EXERCISE DATA:

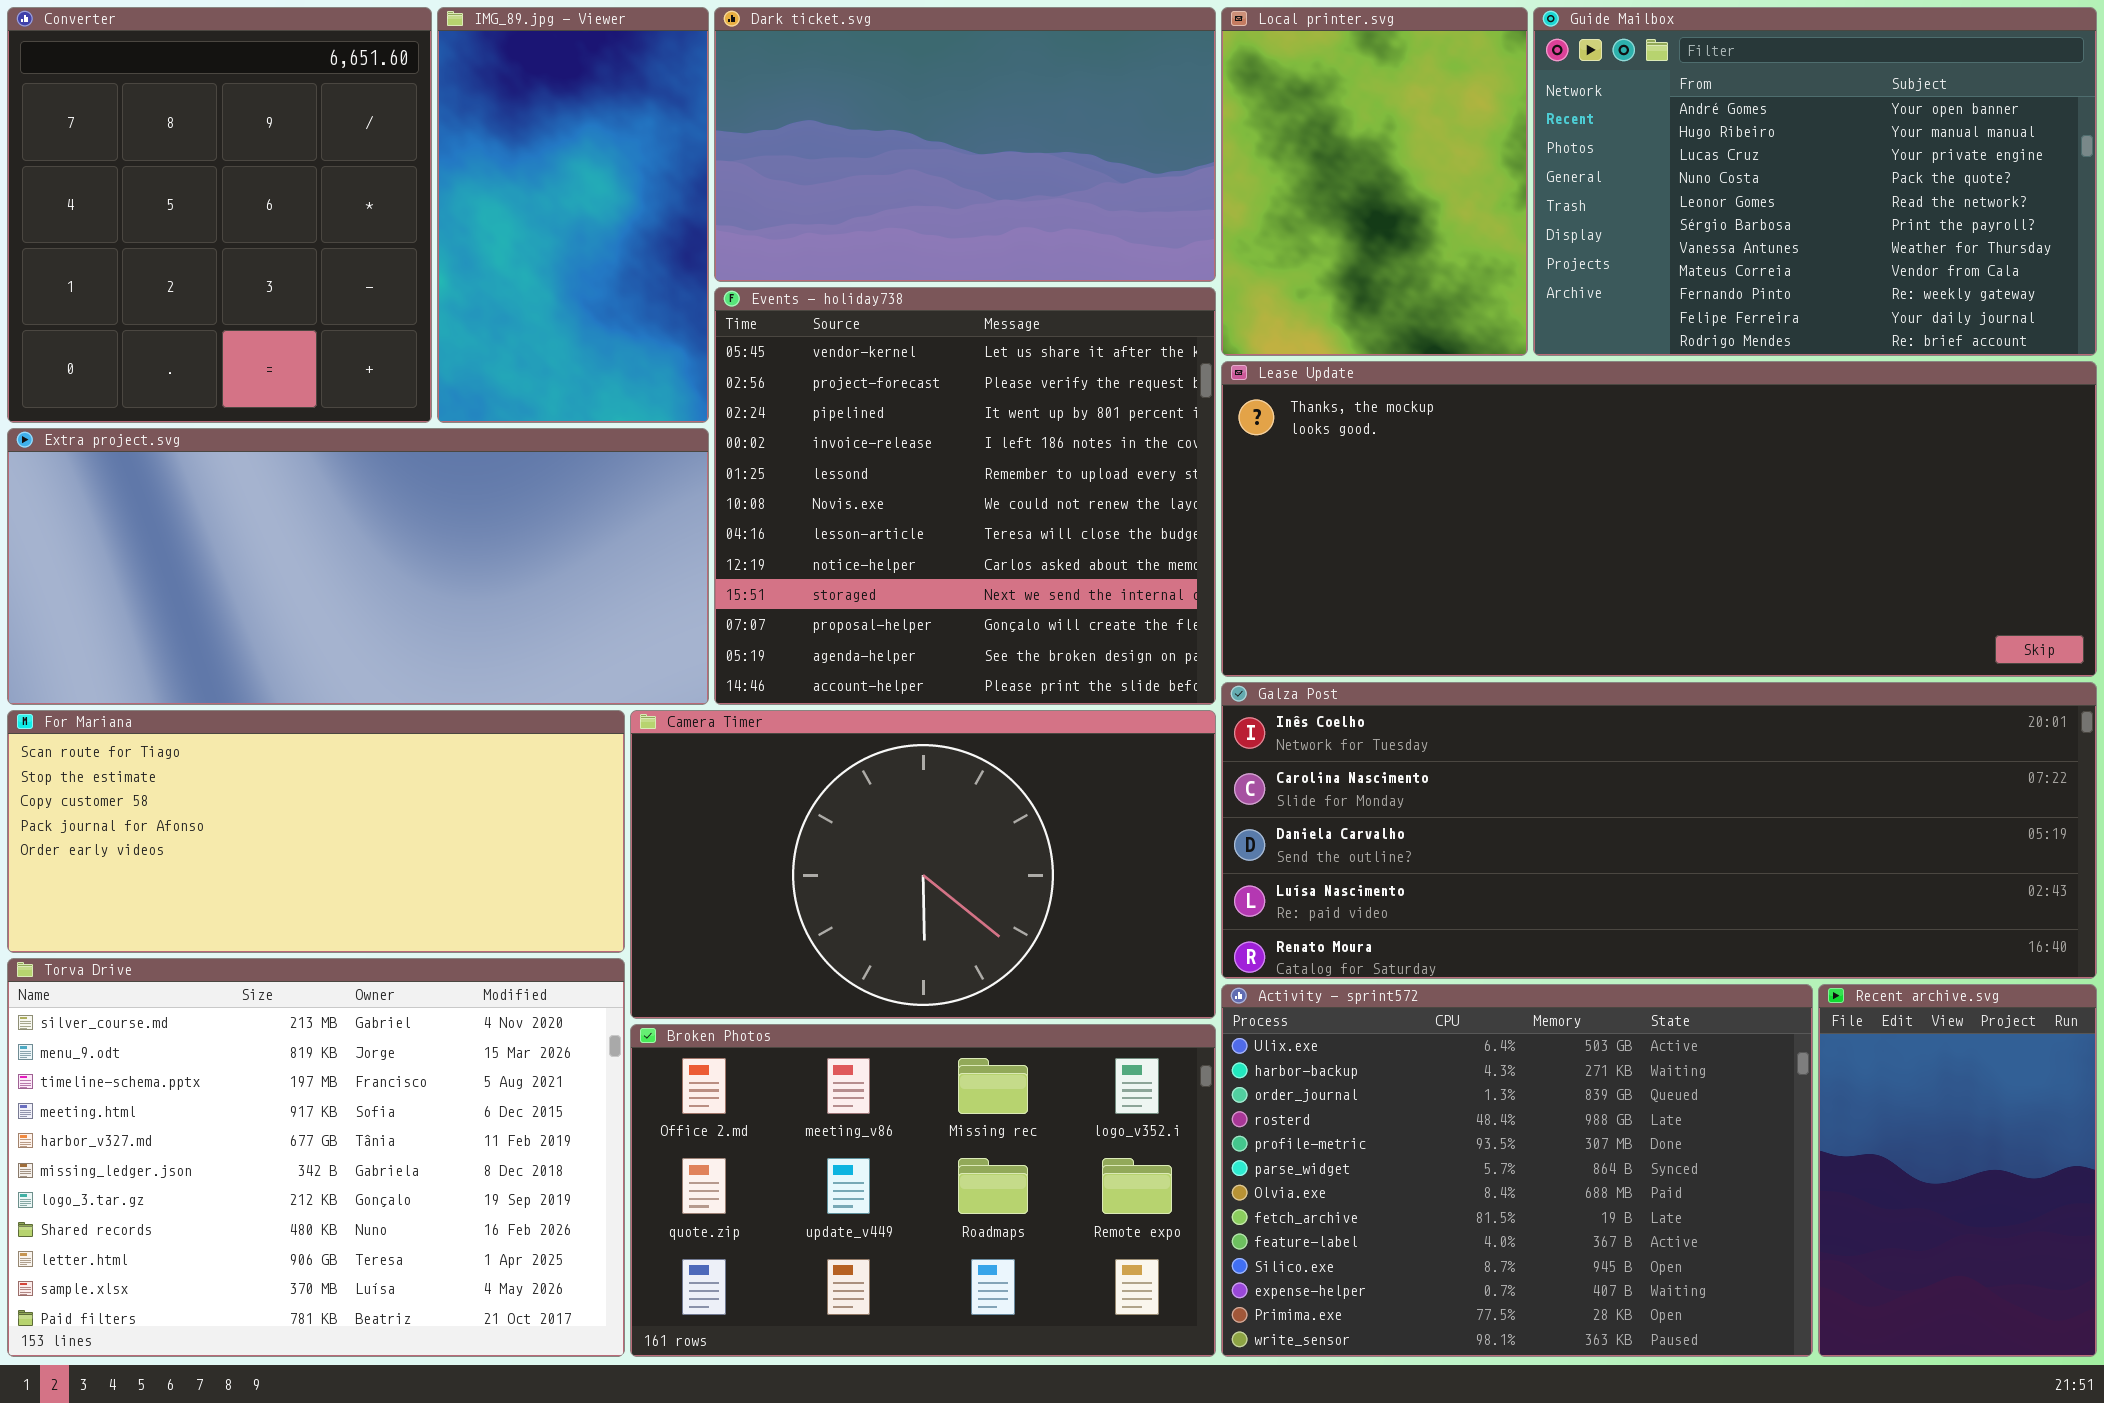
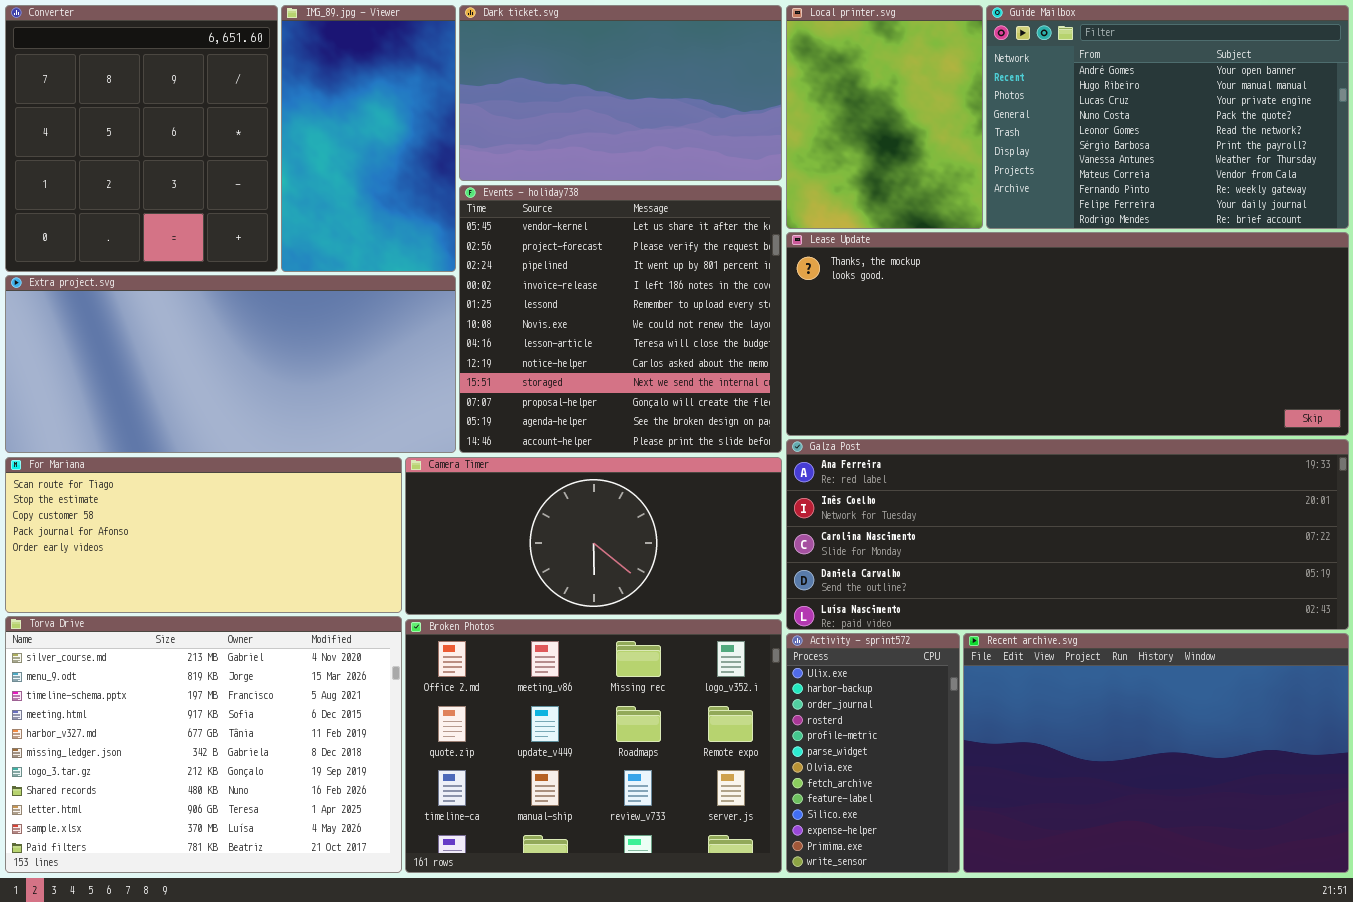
Galza Post: [1221,682,2097,979] -> [786,439,1349,630], scrolled up 1 row
Camera Timer: [630,710,1216,1019] -> [405,457,782,615], resized
Activity - sprint572: [1221,984,1813,1357] -> [786,633,960,873], resized
Recent archive.svg: [1818,984,2097,1357] -> [963,633,1349,873], resized
Broken Photos: [630,1024,1216,1357] -> [405,619,782,873], resized

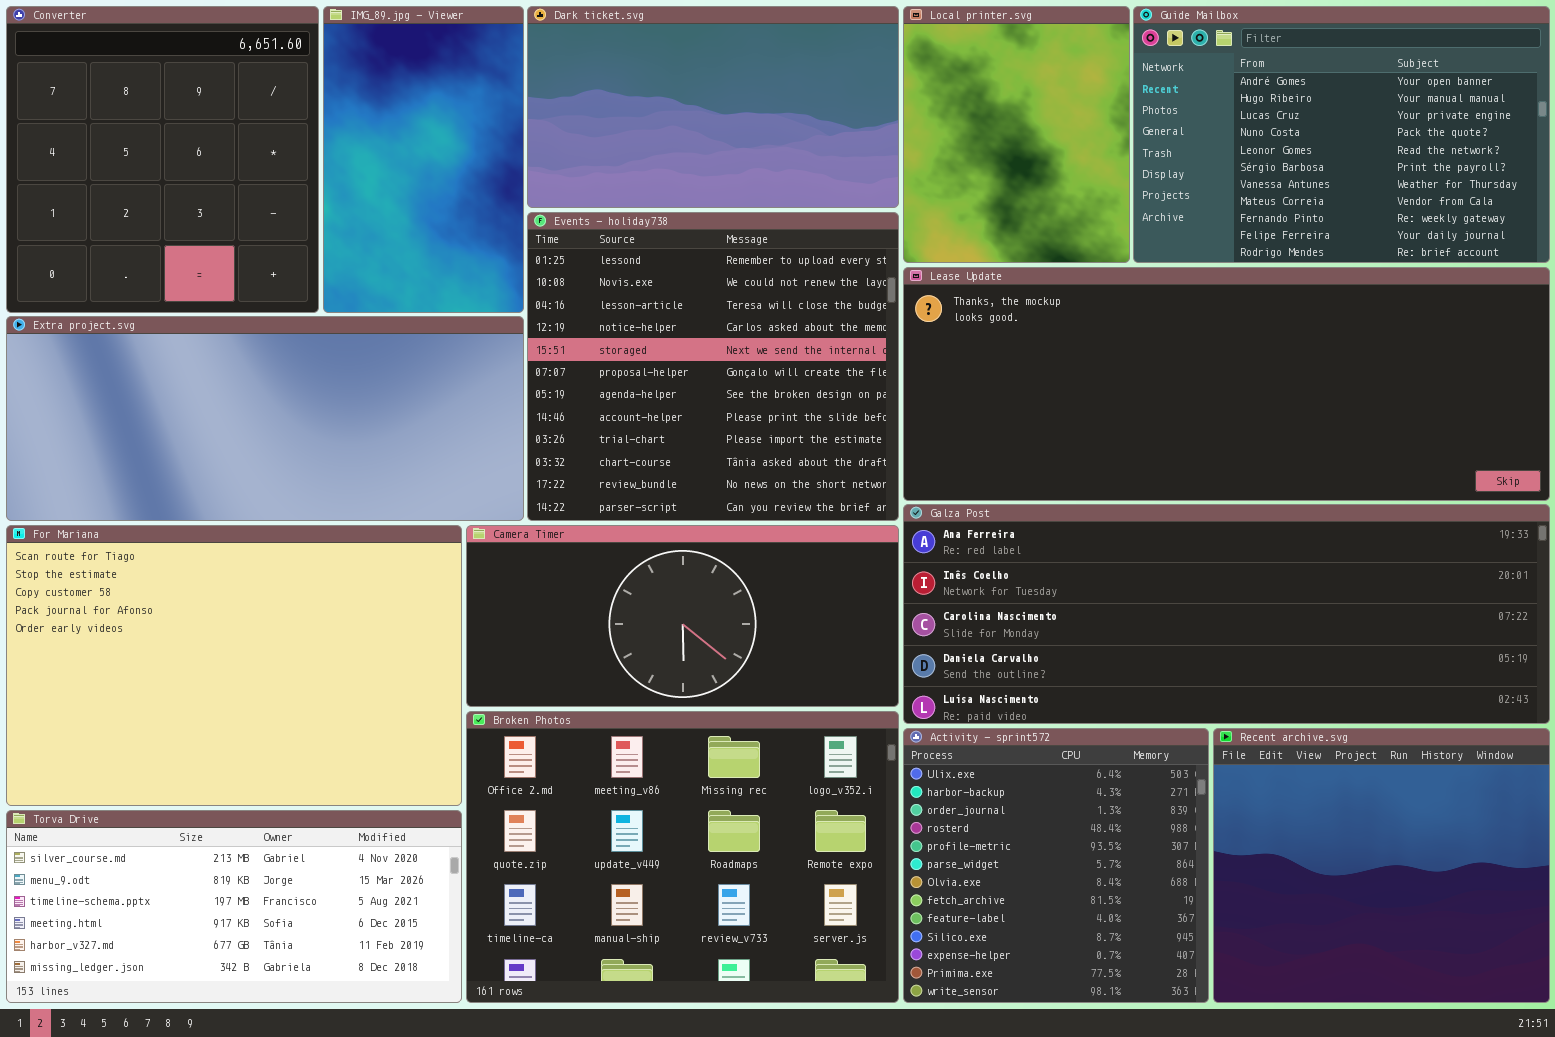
Events - holiday738: [459,185,782,453] -> [527,212,899,521], scrolled down 4 rows
For Mariana: [5,457,402,613] -> [6,525,462,806], resized
Torva Drive: [5,616,402,873] -> [6,810,462,1003], resized
Activity - sprint572: [786,633,960,873] -> [903,728,1209,1003], resized
Recent archive.svg: [963,633,1349,873] -> [1213,728,1550,1003], resized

AIM OF THE EXERCISE: Copy word for word the lines of the records above from the one with "Recent archive.svg: [1818,984,2097,1357]" up to and including the one with "Activity - sprint572: [786,633,960,873]". Skip the pictures.

SOLUTION TO THIS TASK:
Recent archive.svg: [1818,984,2097,1357] -> [963,633,1349,873], resized
Broken Photos: [630,1024,1216,1357] -> [405,619,782,873], resized

Events - holiday738: [459,185,782,453] -> [527,212,899,521], scrolled down 4 rows
For Mariana: [5,457,402,613] -> [6,525,462,806], resized
Torva Drive: [5,616,402,873] -> [6,810,462,1003], resized
Activity - sprint572: [786,633,960,873] -> [903,728,1209,1003], resized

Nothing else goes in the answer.